● What you have to do
List the lines of this listing that hold the word "scissors".

(Material provided)

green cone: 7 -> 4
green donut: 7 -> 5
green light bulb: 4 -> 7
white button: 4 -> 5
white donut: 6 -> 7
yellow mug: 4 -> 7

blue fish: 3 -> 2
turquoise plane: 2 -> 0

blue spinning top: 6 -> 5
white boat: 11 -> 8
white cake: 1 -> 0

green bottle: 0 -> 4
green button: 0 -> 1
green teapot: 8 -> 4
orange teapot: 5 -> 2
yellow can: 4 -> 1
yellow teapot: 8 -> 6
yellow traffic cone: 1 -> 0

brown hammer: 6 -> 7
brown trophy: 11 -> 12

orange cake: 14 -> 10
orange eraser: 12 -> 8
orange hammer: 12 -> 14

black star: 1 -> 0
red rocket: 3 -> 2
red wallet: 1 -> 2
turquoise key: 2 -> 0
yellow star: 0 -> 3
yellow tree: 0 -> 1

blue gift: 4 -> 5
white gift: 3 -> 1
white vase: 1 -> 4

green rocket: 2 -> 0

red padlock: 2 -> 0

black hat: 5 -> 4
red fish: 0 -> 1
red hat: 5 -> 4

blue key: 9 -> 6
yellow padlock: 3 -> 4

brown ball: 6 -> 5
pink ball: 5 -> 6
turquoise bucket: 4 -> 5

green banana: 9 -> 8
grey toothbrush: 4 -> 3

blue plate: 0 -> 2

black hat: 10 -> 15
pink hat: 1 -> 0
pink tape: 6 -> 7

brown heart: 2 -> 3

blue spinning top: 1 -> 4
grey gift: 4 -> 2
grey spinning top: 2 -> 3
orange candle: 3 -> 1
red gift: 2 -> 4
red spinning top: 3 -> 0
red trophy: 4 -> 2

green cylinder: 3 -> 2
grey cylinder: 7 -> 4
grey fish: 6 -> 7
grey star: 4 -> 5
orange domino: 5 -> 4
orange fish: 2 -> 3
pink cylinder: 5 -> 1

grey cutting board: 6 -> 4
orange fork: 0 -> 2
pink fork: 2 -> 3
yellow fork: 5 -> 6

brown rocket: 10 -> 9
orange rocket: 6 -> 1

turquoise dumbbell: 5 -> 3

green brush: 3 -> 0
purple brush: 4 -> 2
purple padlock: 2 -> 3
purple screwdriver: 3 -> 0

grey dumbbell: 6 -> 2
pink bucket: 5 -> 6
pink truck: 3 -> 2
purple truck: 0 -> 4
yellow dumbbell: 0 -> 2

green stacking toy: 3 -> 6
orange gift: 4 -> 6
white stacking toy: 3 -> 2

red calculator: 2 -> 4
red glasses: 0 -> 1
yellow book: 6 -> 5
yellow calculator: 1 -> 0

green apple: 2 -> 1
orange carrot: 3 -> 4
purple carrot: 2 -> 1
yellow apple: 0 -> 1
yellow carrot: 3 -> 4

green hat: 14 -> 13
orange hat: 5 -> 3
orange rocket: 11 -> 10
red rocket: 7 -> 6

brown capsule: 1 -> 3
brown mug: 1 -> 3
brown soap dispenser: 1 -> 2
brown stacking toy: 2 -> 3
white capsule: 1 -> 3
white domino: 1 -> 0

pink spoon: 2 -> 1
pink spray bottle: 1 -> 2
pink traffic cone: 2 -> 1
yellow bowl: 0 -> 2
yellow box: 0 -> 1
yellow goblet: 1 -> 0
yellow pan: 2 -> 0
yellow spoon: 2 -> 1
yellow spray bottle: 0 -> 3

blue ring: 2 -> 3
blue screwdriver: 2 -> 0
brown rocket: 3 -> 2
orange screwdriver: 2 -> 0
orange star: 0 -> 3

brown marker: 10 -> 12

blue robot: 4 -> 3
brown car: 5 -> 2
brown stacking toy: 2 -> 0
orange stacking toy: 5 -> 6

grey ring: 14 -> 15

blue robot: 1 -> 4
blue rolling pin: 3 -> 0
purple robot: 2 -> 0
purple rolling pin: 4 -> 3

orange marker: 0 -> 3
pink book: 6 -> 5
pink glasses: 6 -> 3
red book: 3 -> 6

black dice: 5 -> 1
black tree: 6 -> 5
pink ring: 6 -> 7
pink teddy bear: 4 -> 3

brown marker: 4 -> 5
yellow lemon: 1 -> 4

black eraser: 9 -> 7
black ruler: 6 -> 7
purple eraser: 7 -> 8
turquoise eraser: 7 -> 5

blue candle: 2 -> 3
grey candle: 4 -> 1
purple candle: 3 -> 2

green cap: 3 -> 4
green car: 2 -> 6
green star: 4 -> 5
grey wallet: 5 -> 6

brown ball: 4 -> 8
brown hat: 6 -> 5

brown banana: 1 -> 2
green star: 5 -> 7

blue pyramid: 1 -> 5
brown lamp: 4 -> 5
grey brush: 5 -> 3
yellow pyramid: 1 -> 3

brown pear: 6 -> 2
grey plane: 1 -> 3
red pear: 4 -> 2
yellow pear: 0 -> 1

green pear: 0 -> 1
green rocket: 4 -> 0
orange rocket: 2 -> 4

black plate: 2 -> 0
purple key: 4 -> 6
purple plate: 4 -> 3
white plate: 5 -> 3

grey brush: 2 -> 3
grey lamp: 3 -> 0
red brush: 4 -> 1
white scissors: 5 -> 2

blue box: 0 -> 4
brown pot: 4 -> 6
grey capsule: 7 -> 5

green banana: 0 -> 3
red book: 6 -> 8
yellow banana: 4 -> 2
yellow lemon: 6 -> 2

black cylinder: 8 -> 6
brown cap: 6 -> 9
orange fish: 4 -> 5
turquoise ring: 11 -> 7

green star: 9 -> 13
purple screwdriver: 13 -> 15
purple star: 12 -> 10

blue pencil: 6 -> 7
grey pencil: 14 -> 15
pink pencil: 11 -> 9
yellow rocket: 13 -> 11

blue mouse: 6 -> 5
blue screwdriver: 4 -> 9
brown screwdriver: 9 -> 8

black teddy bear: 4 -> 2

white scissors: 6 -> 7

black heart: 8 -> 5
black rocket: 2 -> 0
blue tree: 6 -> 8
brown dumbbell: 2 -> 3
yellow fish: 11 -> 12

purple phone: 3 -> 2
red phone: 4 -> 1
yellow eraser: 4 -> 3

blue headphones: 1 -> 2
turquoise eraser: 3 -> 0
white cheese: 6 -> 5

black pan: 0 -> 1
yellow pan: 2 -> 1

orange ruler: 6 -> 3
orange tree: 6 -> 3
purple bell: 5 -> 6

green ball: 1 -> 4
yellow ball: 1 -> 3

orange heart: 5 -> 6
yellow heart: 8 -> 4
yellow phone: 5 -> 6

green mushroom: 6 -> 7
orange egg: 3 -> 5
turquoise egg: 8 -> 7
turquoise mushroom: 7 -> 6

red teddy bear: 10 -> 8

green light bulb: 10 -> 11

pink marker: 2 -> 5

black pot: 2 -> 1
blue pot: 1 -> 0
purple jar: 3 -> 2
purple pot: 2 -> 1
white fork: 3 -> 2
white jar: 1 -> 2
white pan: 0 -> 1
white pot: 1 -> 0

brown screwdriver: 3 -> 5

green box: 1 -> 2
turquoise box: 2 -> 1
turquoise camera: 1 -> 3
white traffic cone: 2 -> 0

(End Material provided)

● Exercise result
white scissors: 5 -> 2
white scissors: 6 -> 7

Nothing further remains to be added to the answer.